TASK OBJECTIVE: Tally the lines in the stored data below that contain the word "farthest". Reply with the number alone.

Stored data
* * * * *

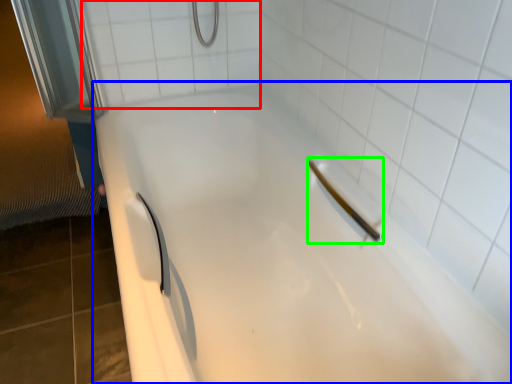
Question: Based on their relative distances, which object is farther from ceramic tile (highlighted by a red box)? Choose from bathtub (highlighted by a blue box) and shower (highlighted by a green box).

Choices:
 (A) bathtub
 (B) shower

Answer: (B)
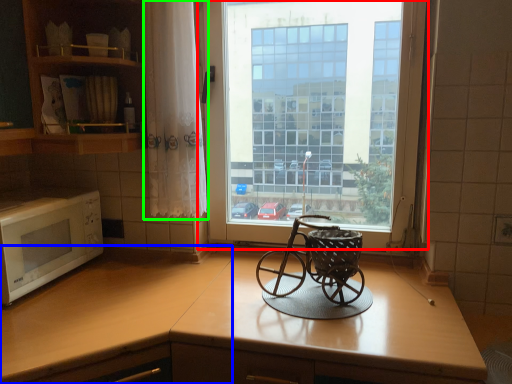
Question: Considering the real-world distances, which object is farthest from window (highlighted by a red box)? counter top (highlighted by a blue box) or curtain (highlighted by a green box)?

Choices:
 (A) counter top
 (B) curtain

Answer: (A)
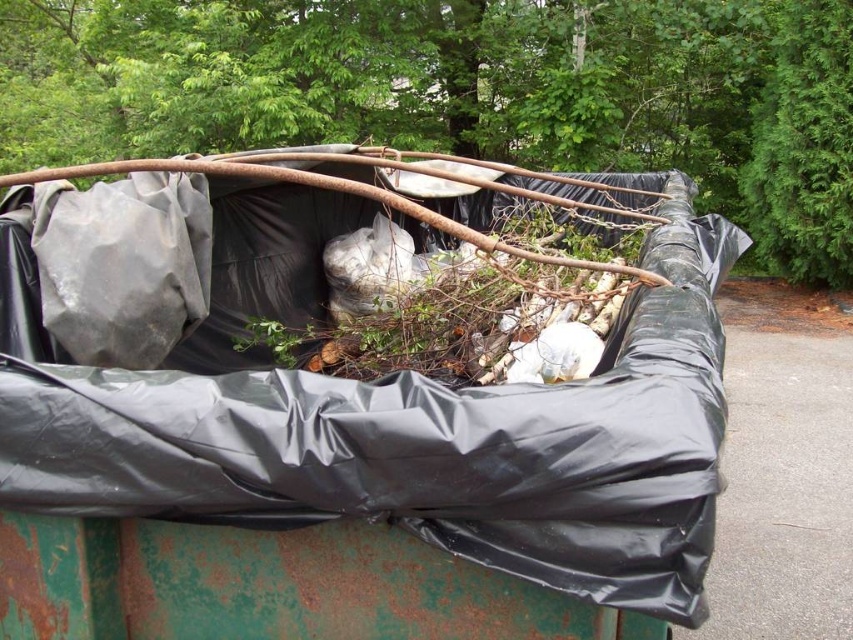
Who is positioned more to the right, black plastic bin at center or rusty metal tree at upper center?

From the viewer's perspective, black plastic bin at center appears more on the right side.

Does black plastic bin at center come in front of rusty metal tree at upper center?

That is True.

Which is behind, point (125, 387) or point (776, 131)?

The point (776, 131) is behind.

Where is `black plastic bin at center`? black plastic bin at center is located at coordinates (357, 445).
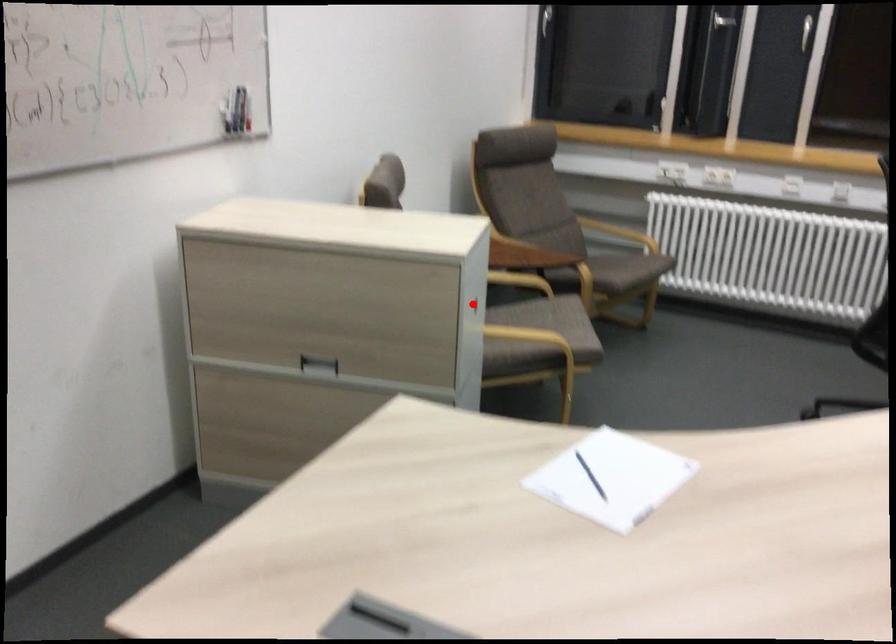
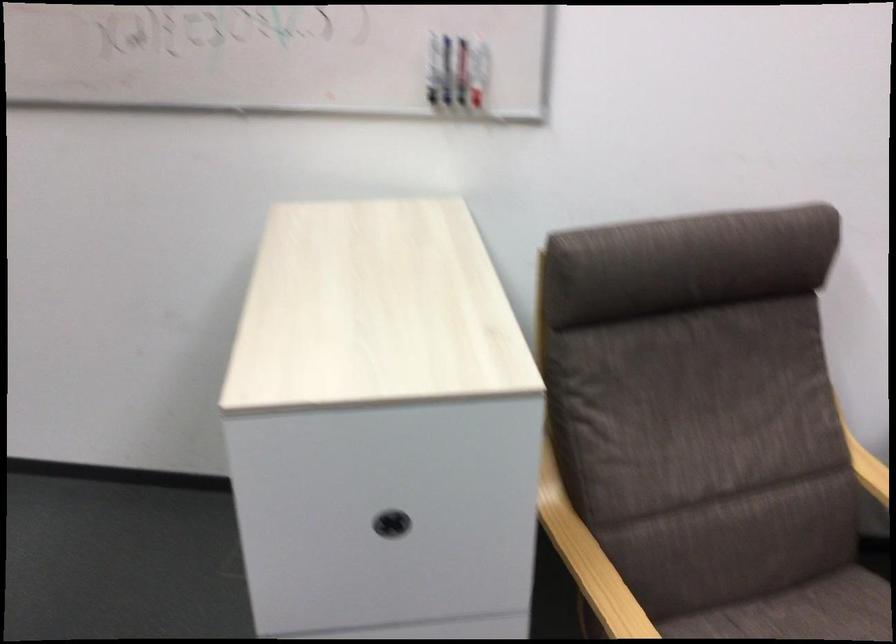
Where in the second image is the point corresponding to the highlighted location from the first image?

(391, 524)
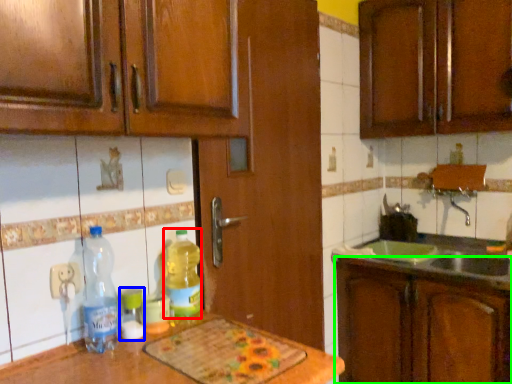
Question: Which object is the closest to the bottle (highlighted by a red box)? Choose among these: bottle (highlighted by a blue box) or cabinetry (highlighted by a green box).

Choices:
 (A) bottle
 (B) cabinetry

Answer: (A)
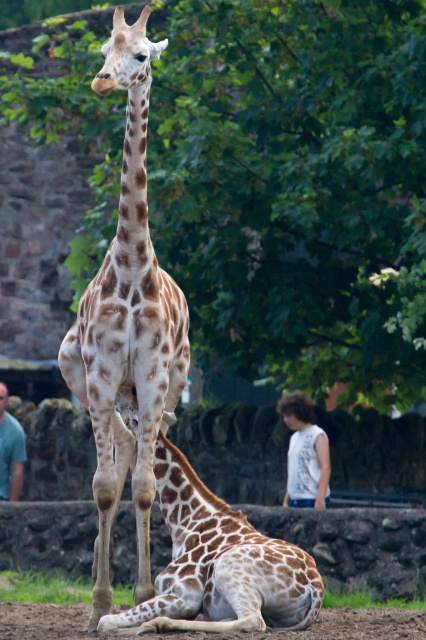
Can you confirm if white sleeveless shirt at lower right is thinner than blue shirt at lower left?

No, white sleeveless shirt at lower right is not thinner than blue shirt at lower left.

Consider the image. Between white sleeveless shirt at lower right and blue shirt at lower left, which one is positioned higher?

Positioned higher is white sleeveless shirt at lower right.

Does point (310, 426) come closer to viewer compared to point (14, 467)?

Yes, point (310, 426) is closer to viewer.

Image resolution: width=426 pixels, height=640 pixels. What are the coordinates of `white sleeveless shirt at lower right` in the screenshot? It's located at (305, 454).

Is brown soil at lower center positioned before blue shirt at lower left?

Yes, it is in front of blue shirt at lower left.

In the scene shown: Does brown soil at lower center appear over blue shirt at lower left?

No.

Between point (322, 637) and point (0, 420), which one is positioned behind?

Positioned behind is point (0, 420).

You are a GUI agent. You are given a task and a screenshot of the screen. Output one action in this format:
    pyautogui.click(x=<x>, y=<y>)
    Task: Click on the brown soil at lower center
    
    Given the screenshot: What is the action you would take?
    pyautogui.click(x=215, y=634)

Is spotted fur giraffe at center closer to camera compared to brown soil at lower center?

Yes, it is in front of brown soil at lower center.

Who is positioned more to the right, spotted fur giraffe at center or brown soil at lower center?

From the viewer's perspective, brown soil at lower center appears more on the right side.

Is point (146, 273) behind point (362, 637)?

No, it is not.

The height and width of the screenshot is (640, 426). I want to click on spotted fur giraffe at center, so click(x=126, y=324).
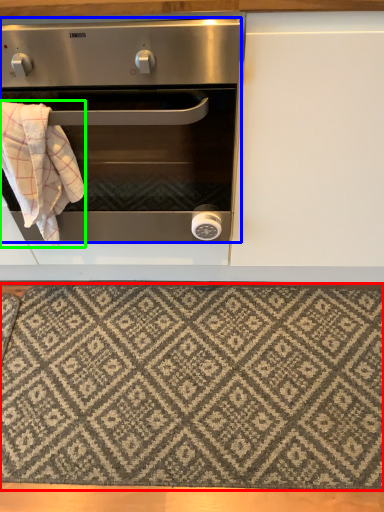
Question: Which object is the farthest from mat (highlighted by a red box)? Choose among these: oven (highlighted by a blue box) or blanket (highlighted by a green box).

Choices:
 (A) oven
 (B) blanket

Answer: (B)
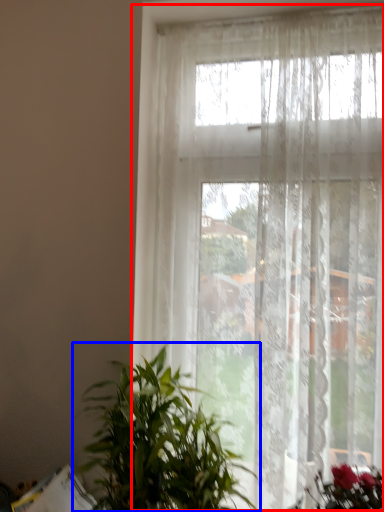
Question: Among these objects, which one is farthest to the camera, window (highlighted by a red box) or houseplant (highlighted by a blue box)?

Choices:
 (A) window
 (B) houseplant

Answer: (A)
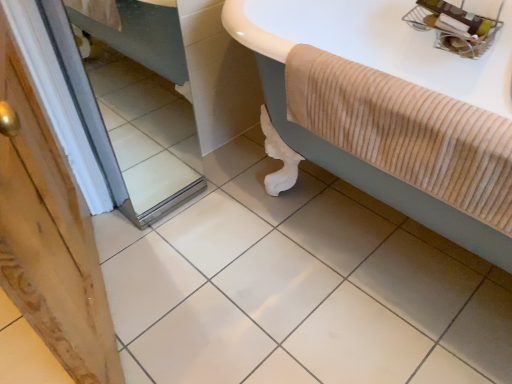
Image resolution: width=512 pixels, height=384 pixels. What are the coordinates of `vacant area on top of white glossy ceramic tile at center (from a real-world perspective)` in the screenshot? It's located at (278, 270).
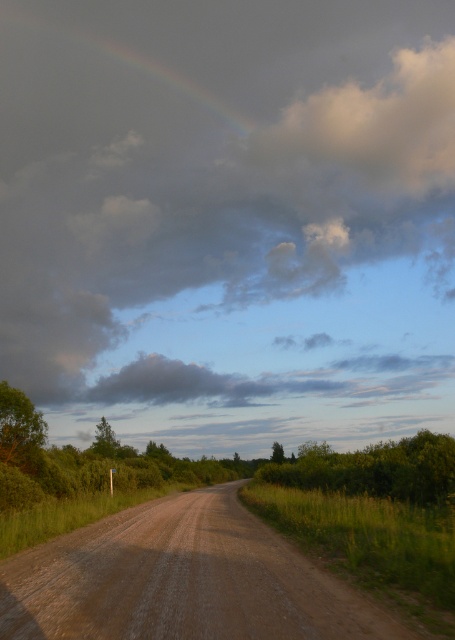
Find the location of a particular element. cloudy at upper center is located at coordinates (208, 160).

The image size is (455, 640). In order to click on cloudy at upper center in this screenshot , I will do `click(208, 160)`.

Who is lower down, cloudy at upper center or rainbow at upper center?

cloudy at upper center

Does point (71, 314) come closer to viewer compared to point (8, 22)?

Yes, point (71, 314) is in front of point (8, 22).

Find the location of a particular element. This screenshot has height=640, width=455. cloudy at upper center is located at coordinates (208, 160).

Does brown gravel road at center have a lesser height compared to rainbow at upper center?

Yes, brown gravel road at center is shorter than rainbow at upper center.

Does brown gravel road at center have a smaller size compared to rainbow at upper center?

Yes, brown gravel road at center is smaller than rainbow at upper center.

Does point (151, 611) come in front of point (177, 17)?

Yes, it is in front of point (177, 17).

Where is `brown gravel road at center`? The width and height of the screenshot is (455, 640). brown gravel road at center is located at coordinates tap(182, 580).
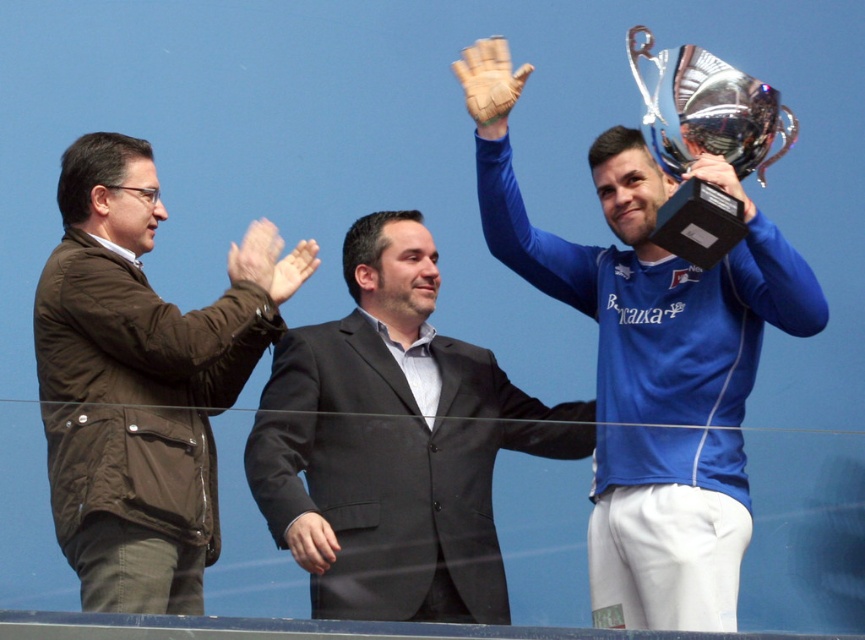
You are a photographer at the event and need to capture a photo that includes both the metallic trophy at upper right and the metallic silver trophy at upper right. Which trophy should you position to the left in your camera frame to ensure both are visible?

You should position the metallic trophy at upper right to the left in your camera frame because the metallic trophy at upper right is already on the left side of the metallic silver trophy at upper right.

You are taking a photo of two points in the scene. The first point is at coordinate point (481, 412) and the second point is at coordinate point (107, 240). Which point is closer to the camera?

Point (107, 240) is closer to the camera because it is less further than point (481, 412).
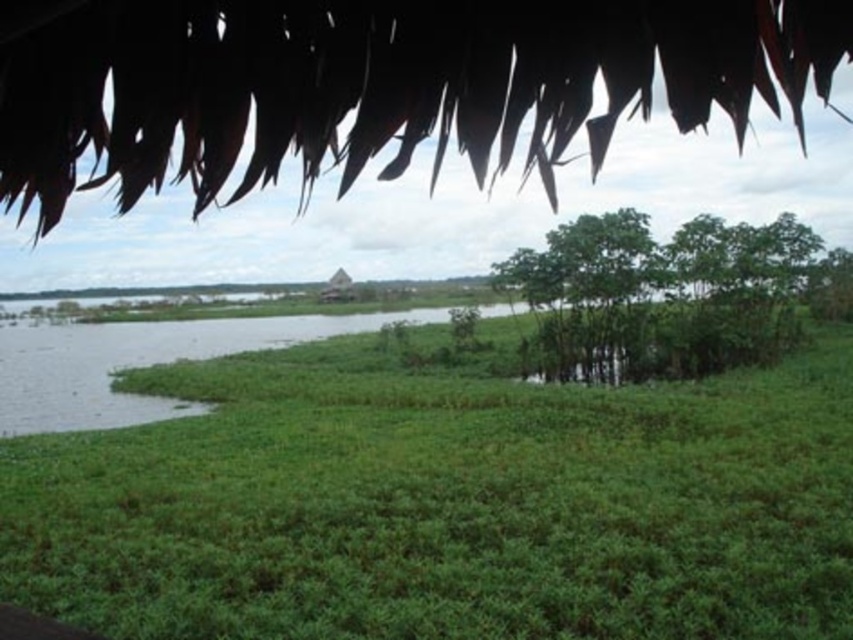
You are a gardener planning to plant flowers between the green leafy grass at center and the green leafy tree at upper center. Which area has more space available for planting?

The green leafy tree at upper center has more space available for planting because it is larger than the green leafy grass at center.

Based on the photo, you are a hiker who wants to cross the water to reach the green leafy tree at upper center. The water is 10 meters wide. Can you safely cross the water if you start from the green leafy grass at center?

The distance between the green leafy grass at center and the green leafy tree at upper center is 13.53 meters. Since the water is only 10 meters wide, the remaining distance after crossing the water would be 3.53 meters. However, the question only mentions the water width, not the total distance. The hiker can cross the 10 meter water width, but the total distance to the tree is longer. The answer should focus on whether the water width allows crossing. Since the water is 10m wide and the hiker starts from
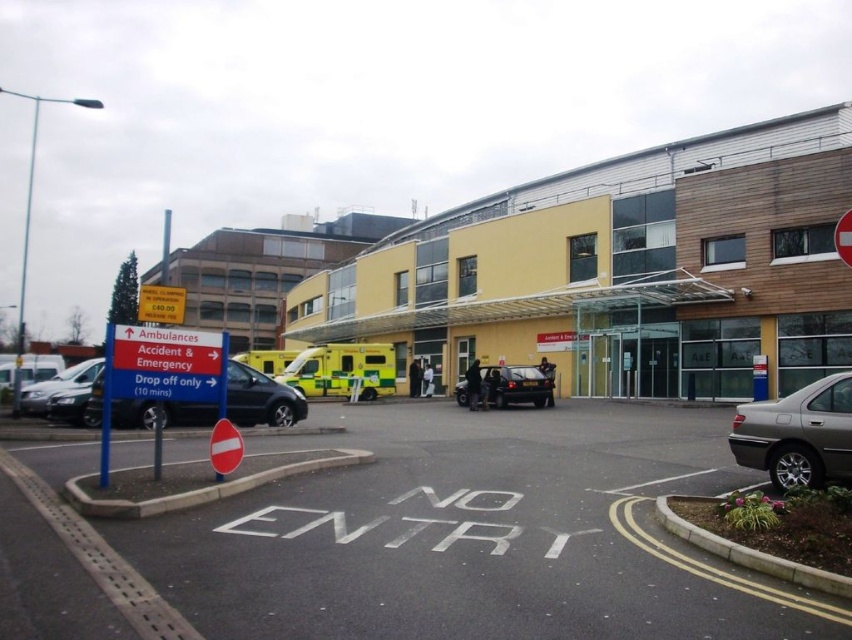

* * * * *

RESULT BELOW: 3